(DATA SUPPLIED)

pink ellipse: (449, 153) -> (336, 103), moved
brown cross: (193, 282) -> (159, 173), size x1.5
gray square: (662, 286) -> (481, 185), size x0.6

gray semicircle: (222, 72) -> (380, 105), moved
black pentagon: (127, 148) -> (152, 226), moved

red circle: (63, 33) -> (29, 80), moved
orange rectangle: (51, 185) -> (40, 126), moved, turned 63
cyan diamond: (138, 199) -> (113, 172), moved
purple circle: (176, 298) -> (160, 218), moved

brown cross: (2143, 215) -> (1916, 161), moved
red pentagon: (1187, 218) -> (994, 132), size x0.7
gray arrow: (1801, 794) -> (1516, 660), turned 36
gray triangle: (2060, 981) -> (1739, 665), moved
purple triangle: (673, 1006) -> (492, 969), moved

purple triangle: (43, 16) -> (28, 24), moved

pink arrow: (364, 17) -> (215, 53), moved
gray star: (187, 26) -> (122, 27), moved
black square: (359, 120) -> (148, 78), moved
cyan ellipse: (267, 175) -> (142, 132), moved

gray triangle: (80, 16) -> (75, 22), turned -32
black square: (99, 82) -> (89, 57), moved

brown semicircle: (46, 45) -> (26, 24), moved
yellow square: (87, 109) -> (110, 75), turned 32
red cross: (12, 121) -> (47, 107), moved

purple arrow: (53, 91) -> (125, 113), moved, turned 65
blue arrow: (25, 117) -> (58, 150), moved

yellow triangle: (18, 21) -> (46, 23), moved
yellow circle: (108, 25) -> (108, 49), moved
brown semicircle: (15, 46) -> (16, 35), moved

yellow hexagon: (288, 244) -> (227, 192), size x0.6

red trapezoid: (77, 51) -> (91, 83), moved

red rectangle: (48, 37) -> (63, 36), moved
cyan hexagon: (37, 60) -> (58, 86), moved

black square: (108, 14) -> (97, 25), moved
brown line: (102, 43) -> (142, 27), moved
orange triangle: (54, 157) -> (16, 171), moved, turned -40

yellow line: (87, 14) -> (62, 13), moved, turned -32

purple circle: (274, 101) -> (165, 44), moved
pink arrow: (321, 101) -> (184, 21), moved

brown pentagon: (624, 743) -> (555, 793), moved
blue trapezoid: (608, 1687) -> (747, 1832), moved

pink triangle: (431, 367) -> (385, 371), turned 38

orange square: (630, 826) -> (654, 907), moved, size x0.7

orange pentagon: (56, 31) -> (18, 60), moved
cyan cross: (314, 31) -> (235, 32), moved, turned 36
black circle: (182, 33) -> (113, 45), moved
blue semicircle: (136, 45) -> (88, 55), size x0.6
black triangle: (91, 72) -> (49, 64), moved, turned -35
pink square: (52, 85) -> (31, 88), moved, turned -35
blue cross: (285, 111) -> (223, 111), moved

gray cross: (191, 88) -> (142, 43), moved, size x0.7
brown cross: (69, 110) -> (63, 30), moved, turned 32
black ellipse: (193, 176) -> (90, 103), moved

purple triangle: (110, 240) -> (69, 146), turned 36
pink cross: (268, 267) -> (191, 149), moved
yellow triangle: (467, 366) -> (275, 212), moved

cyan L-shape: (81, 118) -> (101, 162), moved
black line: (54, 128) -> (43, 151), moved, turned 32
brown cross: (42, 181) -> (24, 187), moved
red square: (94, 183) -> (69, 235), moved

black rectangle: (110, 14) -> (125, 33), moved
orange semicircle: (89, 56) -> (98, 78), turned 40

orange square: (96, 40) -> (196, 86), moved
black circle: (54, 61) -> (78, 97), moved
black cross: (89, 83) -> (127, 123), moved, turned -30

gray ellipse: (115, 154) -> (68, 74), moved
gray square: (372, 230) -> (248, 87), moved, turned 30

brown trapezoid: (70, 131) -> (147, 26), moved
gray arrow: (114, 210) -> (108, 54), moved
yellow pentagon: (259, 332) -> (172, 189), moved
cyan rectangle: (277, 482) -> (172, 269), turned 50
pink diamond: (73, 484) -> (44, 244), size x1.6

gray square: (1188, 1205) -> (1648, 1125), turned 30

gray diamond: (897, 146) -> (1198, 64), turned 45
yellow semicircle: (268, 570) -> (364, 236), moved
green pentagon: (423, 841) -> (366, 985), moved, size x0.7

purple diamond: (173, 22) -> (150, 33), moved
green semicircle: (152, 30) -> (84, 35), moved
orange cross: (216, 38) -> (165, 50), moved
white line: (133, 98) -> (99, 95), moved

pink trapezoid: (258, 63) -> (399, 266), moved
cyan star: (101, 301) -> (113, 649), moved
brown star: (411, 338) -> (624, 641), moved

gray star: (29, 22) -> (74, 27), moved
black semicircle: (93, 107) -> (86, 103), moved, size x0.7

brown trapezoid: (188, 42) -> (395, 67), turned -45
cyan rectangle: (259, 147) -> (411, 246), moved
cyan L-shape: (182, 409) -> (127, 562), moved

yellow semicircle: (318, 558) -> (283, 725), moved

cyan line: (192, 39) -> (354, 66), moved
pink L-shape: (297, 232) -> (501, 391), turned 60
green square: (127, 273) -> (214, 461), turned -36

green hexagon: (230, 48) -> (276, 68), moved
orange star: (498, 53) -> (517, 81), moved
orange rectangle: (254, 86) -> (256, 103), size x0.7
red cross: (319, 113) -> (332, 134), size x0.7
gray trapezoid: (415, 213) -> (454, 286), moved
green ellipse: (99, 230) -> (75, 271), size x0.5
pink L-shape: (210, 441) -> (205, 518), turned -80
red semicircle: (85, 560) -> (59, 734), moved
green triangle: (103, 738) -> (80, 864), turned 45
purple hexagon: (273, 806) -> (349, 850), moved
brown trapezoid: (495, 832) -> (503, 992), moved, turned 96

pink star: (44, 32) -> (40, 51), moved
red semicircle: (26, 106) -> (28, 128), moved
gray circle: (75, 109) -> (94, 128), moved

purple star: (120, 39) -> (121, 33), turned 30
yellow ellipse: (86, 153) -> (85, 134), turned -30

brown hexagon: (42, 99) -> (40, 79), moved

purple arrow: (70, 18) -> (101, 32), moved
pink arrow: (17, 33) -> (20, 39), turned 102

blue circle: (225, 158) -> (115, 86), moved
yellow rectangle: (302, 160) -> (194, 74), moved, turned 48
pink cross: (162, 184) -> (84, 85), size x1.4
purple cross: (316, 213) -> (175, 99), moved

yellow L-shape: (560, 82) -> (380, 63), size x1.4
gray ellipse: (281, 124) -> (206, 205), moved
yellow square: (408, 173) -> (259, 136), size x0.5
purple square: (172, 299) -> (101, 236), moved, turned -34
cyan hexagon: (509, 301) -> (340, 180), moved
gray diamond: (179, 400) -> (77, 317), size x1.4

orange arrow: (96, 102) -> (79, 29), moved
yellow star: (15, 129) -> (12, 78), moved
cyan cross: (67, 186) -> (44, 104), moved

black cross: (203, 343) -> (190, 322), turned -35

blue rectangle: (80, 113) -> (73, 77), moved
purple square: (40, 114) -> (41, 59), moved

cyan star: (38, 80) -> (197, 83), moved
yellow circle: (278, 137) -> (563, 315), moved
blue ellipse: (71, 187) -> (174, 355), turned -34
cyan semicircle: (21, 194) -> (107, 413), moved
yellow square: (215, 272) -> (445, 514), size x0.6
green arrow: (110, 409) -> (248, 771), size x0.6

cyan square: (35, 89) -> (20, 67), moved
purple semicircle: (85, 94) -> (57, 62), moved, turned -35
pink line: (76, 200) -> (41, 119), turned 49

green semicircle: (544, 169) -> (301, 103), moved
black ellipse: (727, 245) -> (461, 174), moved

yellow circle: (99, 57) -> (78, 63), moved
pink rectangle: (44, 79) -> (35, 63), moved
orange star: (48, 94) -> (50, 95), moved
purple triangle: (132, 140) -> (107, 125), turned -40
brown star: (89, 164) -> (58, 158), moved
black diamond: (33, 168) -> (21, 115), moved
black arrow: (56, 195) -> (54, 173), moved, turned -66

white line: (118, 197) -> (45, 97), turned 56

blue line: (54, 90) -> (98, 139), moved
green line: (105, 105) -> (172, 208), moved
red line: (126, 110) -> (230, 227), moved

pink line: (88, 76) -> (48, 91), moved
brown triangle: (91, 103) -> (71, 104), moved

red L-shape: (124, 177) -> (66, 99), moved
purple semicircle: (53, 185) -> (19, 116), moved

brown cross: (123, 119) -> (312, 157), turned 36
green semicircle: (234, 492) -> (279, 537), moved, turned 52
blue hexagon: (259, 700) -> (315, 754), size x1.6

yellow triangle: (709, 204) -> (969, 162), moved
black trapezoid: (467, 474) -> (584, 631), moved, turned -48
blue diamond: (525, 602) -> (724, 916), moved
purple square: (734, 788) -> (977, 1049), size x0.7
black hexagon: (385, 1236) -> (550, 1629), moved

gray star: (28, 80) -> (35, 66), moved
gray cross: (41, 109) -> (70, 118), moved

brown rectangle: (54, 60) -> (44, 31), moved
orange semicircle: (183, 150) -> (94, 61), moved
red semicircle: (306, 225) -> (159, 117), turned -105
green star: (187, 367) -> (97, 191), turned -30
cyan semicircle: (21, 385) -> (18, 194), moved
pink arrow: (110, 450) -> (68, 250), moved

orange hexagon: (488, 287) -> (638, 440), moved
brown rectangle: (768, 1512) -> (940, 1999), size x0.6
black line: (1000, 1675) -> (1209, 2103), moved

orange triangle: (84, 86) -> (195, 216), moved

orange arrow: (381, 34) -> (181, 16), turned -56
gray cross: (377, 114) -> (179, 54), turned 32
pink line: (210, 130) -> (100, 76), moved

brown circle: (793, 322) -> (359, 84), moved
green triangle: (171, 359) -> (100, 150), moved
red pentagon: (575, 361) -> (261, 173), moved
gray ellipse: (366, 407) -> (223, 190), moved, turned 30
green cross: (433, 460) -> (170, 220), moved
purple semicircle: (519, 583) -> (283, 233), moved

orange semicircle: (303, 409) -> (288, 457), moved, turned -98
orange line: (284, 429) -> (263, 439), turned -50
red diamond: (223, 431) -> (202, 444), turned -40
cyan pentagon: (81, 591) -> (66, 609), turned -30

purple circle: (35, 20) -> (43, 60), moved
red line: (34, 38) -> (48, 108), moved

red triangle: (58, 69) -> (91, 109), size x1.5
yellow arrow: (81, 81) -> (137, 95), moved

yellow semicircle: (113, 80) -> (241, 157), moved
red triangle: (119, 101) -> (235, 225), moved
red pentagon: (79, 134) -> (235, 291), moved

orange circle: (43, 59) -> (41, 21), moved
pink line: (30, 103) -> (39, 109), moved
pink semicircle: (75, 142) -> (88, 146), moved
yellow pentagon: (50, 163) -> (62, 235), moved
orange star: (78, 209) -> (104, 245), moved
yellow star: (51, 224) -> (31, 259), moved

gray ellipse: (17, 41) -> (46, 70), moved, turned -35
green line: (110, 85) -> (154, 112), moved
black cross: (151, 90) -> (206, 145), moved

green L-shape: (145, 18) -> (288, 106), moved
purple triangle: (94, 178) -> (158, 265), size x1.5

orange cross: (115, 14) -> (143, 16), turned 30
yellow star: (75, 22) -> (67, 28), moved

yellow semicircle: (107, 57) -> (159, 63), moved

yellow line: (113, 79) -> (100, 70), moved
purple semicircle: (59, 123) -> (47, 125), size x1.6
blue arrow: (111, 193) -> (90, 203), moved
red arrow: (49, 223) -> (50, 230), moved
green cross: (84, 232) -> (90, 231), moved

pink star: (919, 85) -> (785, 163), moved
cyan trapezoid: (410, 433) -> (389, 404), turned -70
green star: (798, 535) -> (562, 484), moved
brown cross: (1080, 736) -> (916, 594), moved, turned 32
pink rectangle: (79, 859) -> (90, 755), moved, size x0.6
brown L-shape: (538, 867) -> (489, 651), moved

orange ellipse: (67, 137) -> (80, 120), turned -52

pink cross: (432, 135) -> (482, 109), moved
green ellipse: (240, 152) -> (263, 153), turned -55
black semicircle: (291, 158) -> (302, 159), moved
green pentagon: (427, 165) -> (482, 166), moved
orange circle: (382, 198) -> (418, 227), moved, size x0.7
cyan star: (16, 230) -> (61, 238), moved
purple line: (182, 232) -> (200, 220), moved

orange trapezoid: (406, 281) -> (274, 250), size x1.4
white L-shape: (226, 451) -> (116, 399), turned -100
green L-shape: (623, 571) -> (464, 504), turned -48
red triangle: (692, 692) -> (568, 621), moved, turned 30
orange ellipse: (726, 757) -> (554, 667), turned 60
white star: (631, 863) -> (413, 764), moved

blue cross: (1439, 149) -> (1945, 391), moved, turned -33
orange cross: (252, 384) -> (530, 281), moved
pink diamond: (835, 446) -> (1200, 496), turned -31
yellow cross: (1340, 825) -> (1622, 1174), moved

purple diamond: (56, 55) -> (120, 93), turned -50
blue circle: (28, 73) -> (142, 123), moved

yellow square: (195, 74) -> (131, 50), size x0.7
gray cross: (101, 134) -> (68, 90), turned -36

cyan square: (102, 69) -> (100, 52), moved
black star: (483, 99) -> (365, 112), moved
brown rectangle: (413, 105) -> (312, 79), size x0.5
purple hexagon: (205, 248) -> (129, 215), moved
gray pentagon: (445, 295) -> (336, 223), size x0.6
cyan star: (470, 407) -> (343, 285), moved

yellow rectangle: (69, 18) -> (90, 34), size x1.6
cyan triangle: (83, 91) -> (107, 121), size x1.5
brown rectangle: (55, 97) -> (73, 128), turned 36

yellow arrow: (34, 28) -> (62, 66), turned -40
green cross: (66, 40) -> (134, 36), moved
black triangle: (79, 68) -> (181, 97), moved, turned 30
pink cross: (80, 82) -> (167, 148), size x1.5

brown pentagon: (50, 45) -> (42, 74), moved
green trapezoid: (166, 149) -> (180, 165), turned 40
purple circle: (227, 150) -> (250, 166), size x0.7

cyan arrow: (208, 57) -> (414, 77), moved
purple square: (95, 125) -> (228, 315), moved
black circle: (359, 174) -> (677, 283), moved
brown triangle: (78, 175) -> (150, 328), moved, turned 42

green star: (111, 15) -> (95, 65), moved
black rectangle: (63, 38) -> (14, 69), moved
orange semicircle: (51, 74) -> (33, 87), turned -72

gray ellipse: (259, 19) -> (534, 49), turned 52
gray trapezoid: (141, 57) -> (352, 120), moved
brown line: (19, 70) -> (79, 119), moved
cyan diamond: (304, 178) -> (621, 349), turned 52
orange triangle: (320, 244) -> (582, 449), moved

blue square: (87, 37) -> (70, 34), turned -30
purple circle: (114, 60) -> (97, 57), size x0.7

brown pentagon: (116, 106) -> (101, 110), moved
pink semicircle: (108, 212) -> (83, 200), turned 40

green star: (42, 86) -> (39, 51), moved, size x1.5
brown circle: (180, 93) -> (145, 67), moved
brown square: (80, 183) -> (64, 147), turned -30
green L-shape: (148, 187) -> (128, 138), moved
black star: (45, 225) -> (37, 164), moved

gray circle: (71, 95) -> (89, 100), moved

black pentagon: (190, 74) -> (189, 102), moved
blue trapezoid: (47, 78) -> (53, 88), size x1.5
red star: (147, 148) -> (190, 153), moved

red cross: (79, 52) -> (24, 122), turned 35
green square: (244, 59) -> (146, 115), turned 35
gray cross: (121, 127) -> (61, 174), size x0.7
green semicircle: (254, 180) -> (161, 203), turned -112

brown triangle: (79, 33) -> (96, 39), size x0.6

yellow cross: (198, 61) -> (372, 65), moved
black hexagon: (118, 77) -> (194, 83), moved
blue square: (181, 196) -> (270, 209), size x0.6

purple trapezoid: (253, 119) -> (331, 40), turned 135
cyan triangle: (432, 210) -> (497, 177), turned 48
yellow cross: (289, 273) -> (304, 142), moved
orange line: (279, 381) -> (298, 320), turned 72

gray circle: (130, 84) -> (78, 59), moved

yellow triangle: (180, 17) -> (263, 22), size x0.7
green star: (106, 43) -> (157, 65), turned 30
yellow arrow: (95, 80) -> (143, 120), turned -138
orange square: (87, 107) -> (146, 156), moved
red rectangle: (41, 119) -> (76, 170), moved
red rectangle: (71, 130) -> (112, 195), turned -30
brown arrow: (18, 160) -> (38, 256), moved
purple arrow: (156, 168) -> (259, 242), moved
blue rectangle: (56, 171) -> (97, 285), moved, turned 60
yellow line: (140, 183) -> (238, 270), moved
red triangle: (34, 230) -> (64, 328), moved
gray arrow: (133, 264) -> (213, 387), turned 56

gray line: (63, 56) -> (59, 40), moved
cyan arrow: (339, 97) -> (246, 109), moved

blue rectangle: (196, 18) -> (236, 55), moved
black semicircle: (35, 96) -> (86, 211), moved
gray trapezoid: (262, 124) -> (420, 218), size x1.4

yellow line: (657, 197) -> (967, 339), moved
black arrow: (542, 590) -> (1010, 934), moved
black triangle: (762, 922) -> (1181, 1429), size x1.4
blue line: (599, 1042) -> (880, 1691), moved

(End DATA SUPPLIED)

→ **WORK REQUIRED**:
Within the data above, the span starting at the line containing "black square: (108, 14) -> (97, 25), moved" and ending at the line containing "gray cross: (191, 88)" is to be retyped exactly, with no other lines.

→ **RESPONSE TO THE TASK**:
black square: (108, 14) -> (97, 25), moved
brown line: (102, 43) -> (142, 27), moved
orange triangle: (54, 157) -> (16, 171), moved, turned -40

yellow line: (87, 14) -> (62, 13), moved, turned -32

purple circle: (274, 101) -> (165, 44), moved
pink arrow: (321, 101) -> (184, 21), moved

brown pentagon: (624, 743) -> (555, 793), moved
blue trapezoid: (608, 1687) -> (747, 1832), moved

pink triangle: (431, 367) -> (385, 371), turned 38

orange square: (630, 826) -> (654, 907), moved, size x0.7

orange pentagon: (56, 31) -> (18, 60), moved
cyan cross: (314, 31) -> (235, 32), moved, turned 36
black circle: (182, 33) -> (113, 45), moved
blue semicircle: (136, 45) -> (88, 55), size x0.6
black triangle: (91, 72) -> (49, 64), moved, turned -35
pink square: (52, 85) -> (31, 88), moved, turned -35
blue cross: (285, 111) -> (223, 111), moved

gray cross: (191, 88) -> (142, 43), moved, size x0.7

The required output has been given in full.